(Stored items from a collection)
# # # # # # #

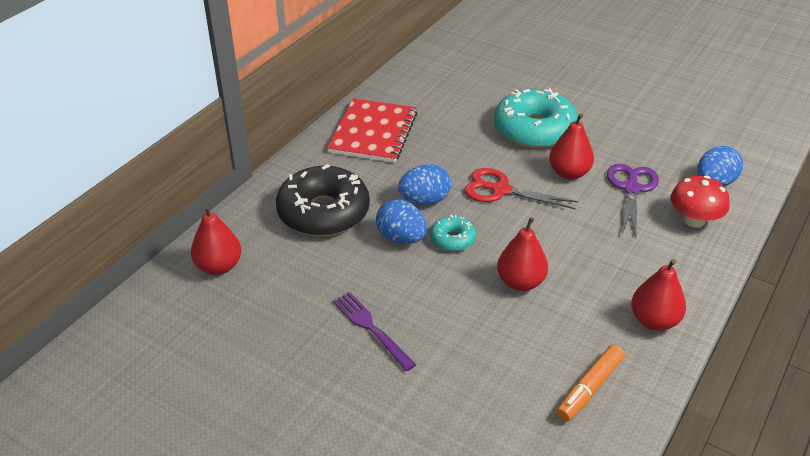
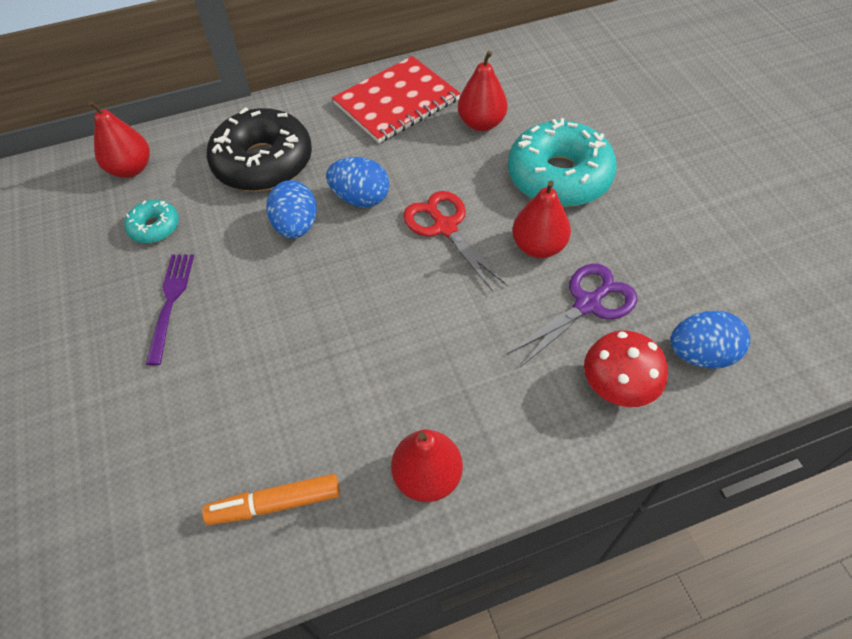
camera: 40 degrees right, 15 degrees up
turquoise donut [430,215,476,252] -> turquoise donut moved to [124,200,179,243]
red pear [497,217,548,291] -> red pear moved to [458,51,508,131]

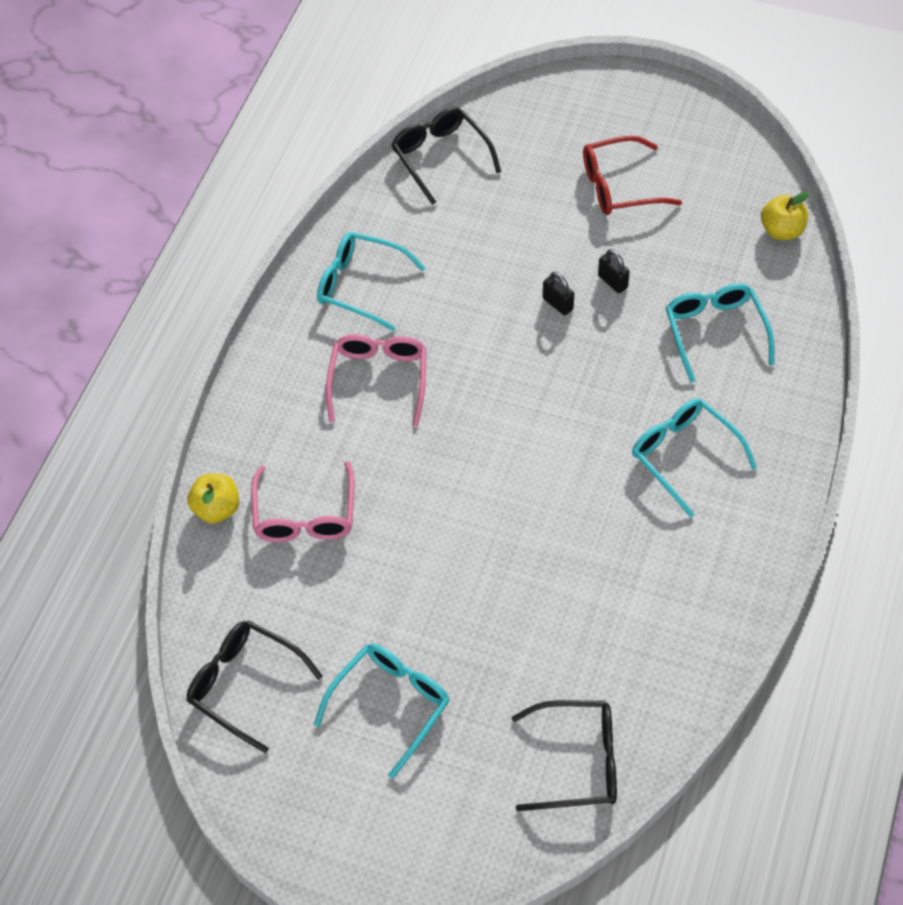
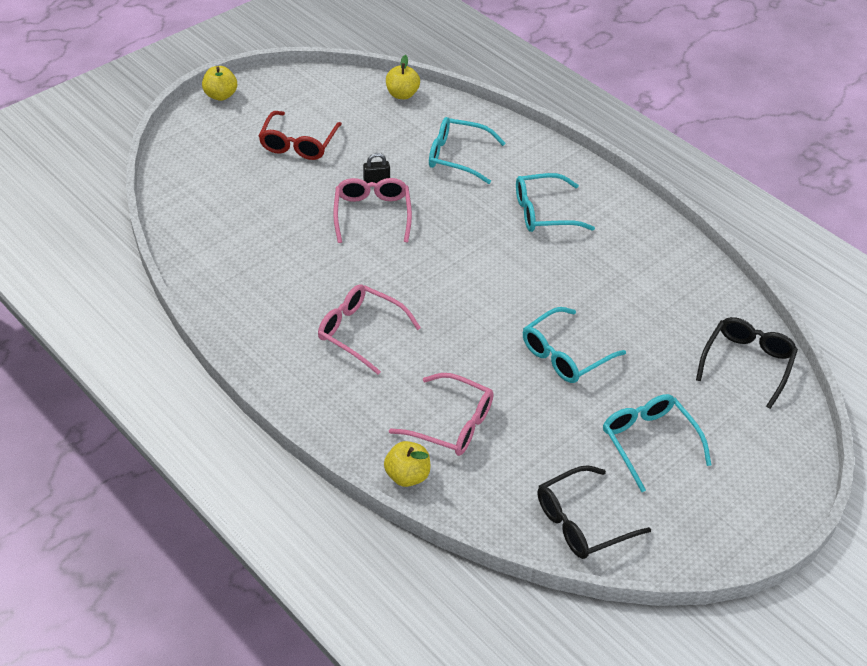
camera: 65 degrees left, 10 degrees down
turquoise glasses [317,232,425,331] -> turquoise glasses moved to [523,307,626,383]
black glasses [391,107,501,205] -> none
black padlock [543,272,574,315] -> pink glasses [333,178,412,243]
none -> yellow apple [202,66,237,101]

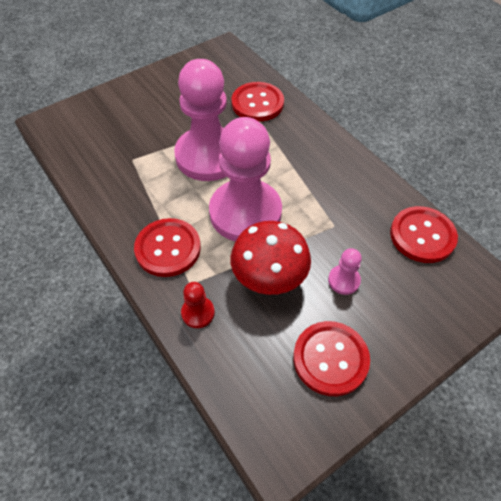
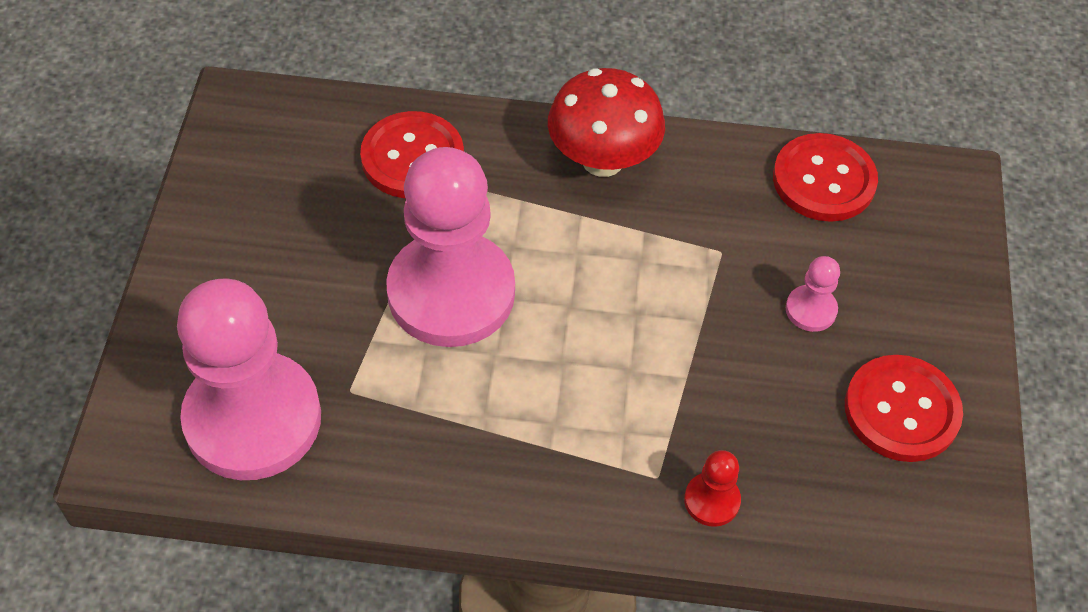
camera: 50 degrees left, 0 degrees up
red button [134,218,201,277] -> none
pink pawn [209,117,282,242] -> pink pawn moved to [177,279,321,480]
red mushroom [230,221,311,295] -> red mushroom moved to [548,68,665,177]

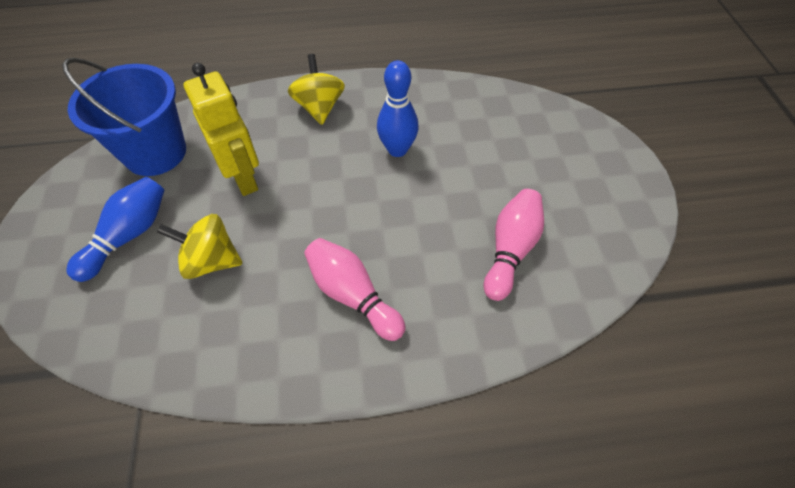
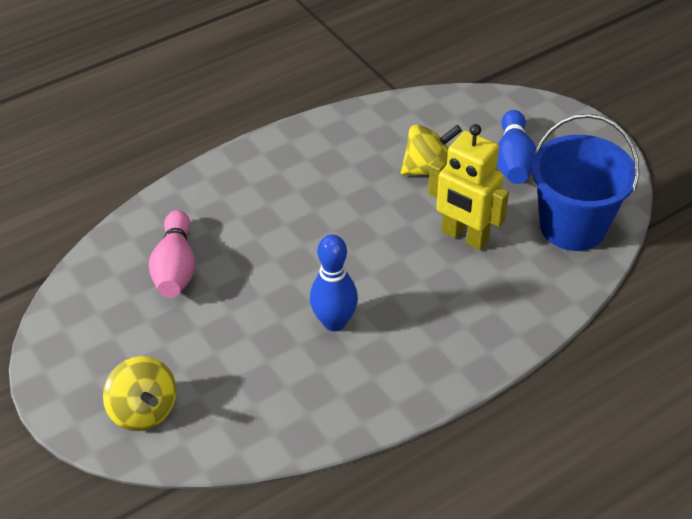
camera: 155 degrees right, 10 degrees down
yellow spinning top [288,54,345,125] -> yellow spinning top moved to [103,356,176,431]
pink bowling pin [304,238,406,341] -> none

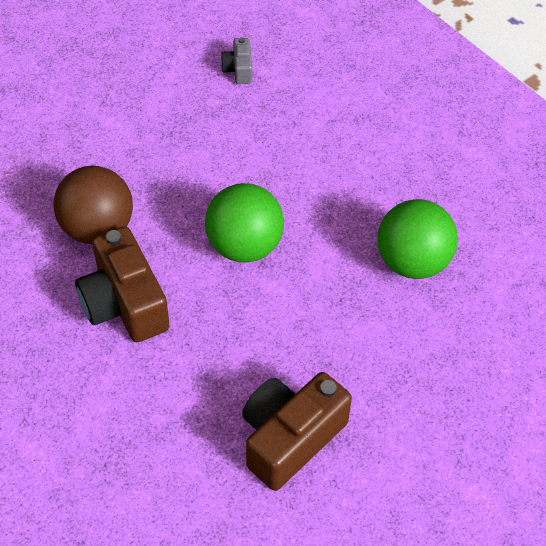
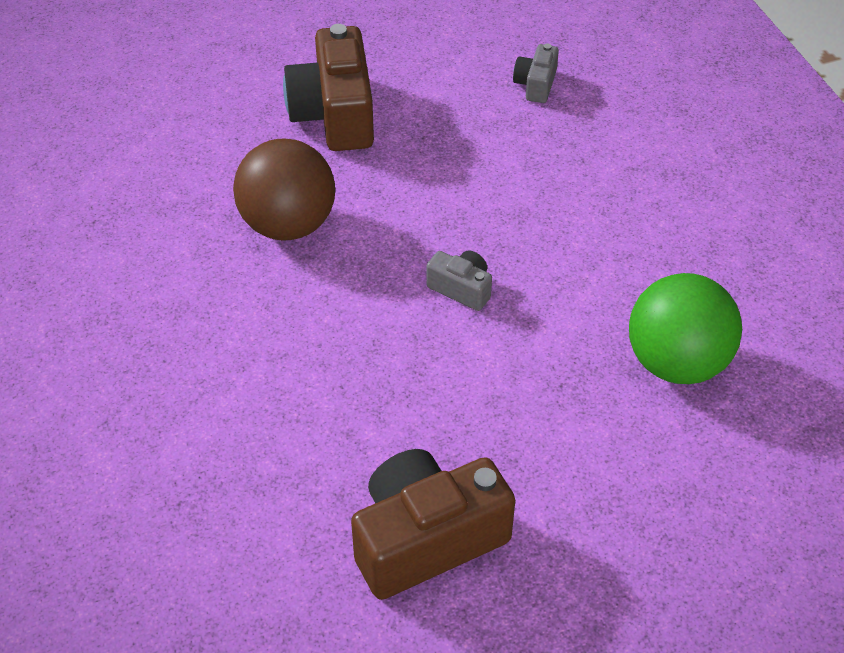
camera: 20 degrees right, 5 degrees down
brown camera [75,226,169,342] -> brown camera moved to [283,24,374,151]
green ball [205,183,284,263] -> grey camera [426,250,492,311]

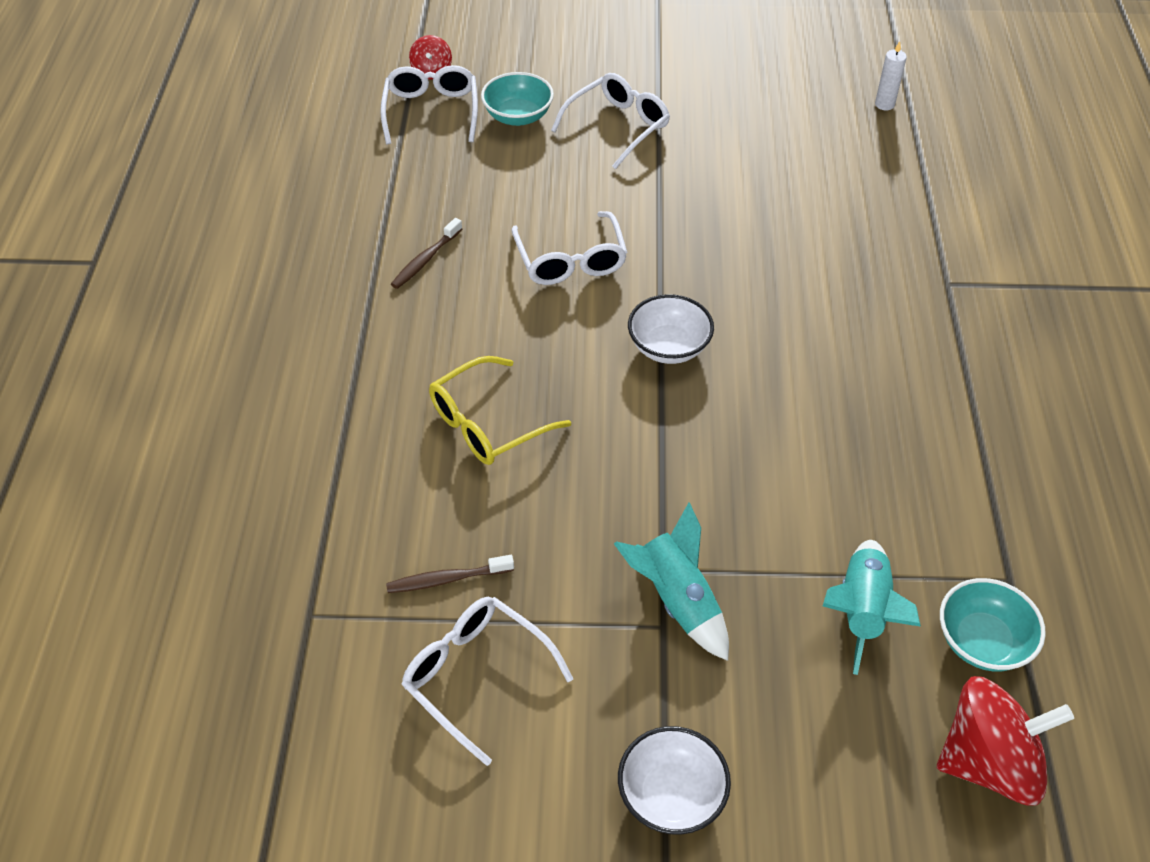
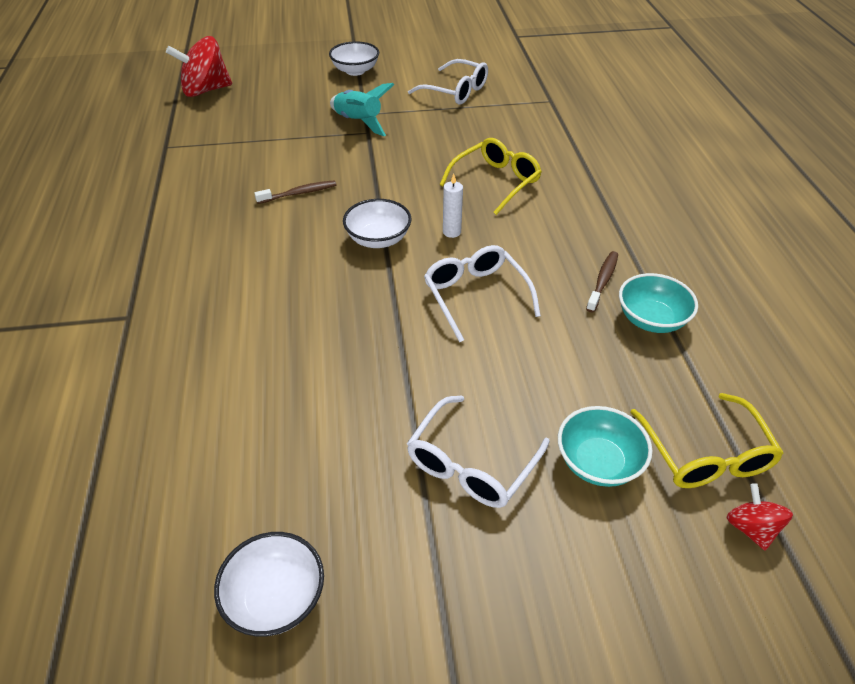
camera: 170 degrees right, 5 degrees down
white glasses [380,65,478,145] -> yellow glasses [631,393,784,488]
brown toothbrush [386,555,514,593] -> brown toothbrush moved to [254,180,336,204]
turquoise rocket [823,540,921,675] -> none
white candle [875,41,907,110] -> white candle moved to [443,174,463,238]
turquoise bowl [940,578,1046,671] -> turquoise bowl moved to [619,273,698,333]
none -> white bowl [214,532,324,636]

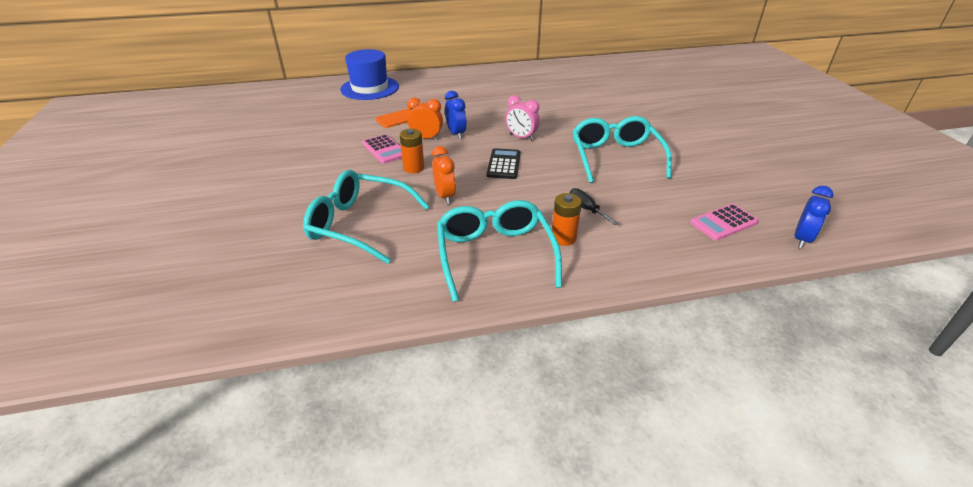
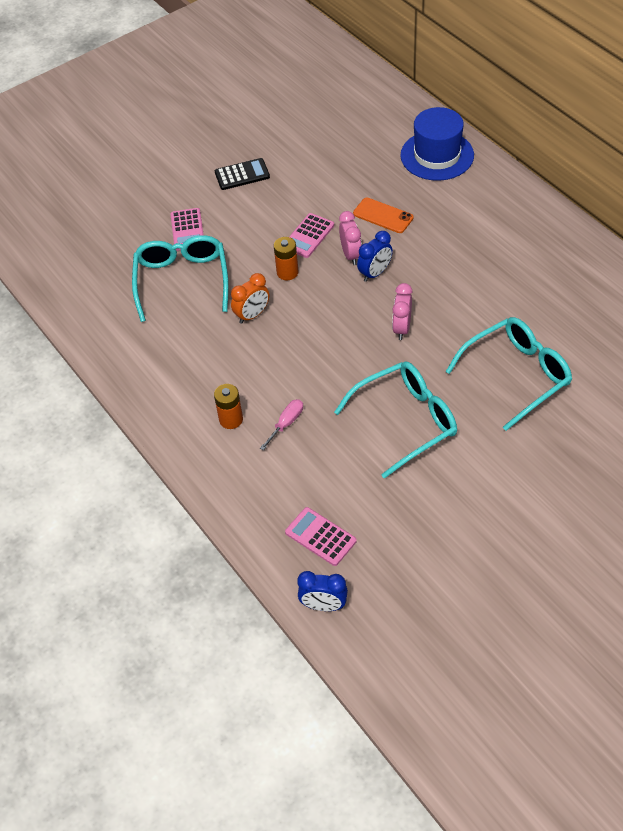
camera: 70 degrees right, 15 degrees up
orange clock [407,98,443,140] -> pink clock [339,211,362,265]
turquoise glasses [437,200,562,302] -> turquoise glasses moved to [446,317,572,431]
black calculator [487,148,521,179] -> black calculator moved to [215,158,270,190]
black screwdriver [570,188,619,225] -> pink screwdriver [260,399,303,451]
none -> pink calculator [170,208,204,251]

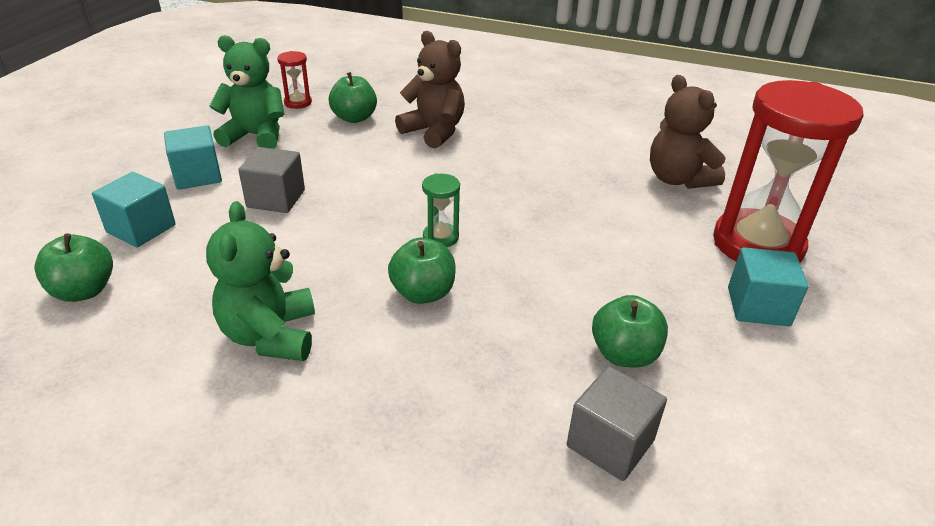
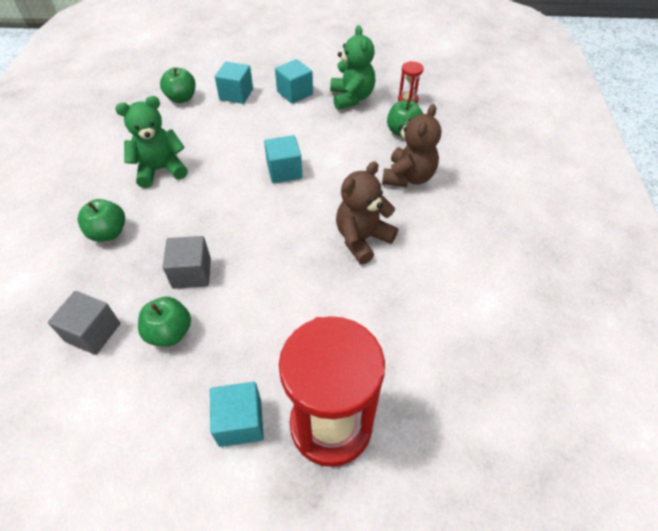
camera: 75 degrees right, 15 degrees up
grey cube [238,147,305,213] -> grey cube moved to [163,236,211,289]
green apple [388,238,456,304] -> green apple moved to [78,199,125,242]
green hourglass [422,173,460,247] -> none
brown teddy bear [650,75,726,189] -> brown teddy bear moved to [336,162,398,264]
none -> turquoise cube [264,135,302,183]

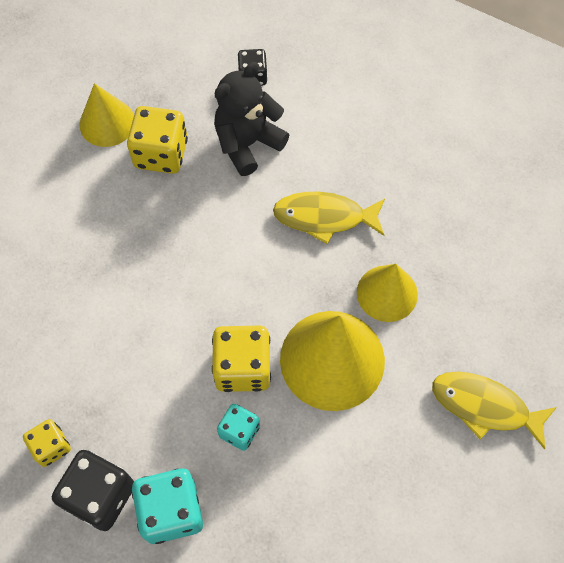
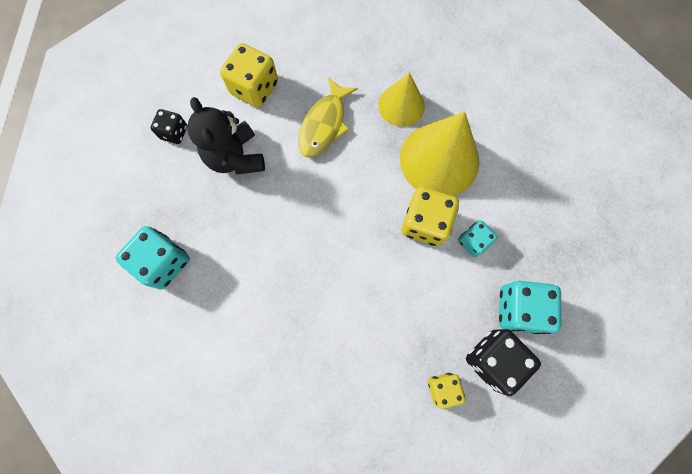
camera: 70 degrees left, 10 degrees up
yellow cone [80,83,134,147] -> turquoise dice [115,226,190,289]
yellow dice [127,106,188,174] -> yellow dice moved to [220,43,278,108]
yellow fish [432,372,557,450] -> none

# # # # # # #

Each line from the one that contains "orange clock [407,98,443,140]" through the end of the records should be restated exactly; include both end lines and leave any pictures out.

RESPONSE BELOW:
orange clock [407,98,443,140] -> pink clock [339,211,362,265]
turquoise glasses [437,200,562,302] -> turquoise glasses moved to [446,317,572,431]
black calculator [487,148,521,179] -> black calculator moved to [215,158,270,190]
black screwdriver [570,188,619,225] -> pink screwdriver [260,399,303,451]
none -> pink calculator [170,208,204,251]

camera: 75 degrees right, 15 degrees up
grey cube [238,147,305,213] -> grey cube moved to [163,236,211,289]
green apple [388,238,456,304] -> green apple moved to [78,199,125,242]
green hourglass [422,173,460,247] -> none
brown teddy bear [650,75,726,189] -> brown teddy bear moved to [336,162,398,264]
none -> turquoise cube [264,135,302,183]

camera: 70 degrees left, 10 degrees up
yellow cone [80,83,134,147] -> turquoise dice [115,226,190,289]
yellow dice [127,106,188,174] -> yellow dice moved to [220,43,278,108]
yellow fish [432,372,557,450] -> none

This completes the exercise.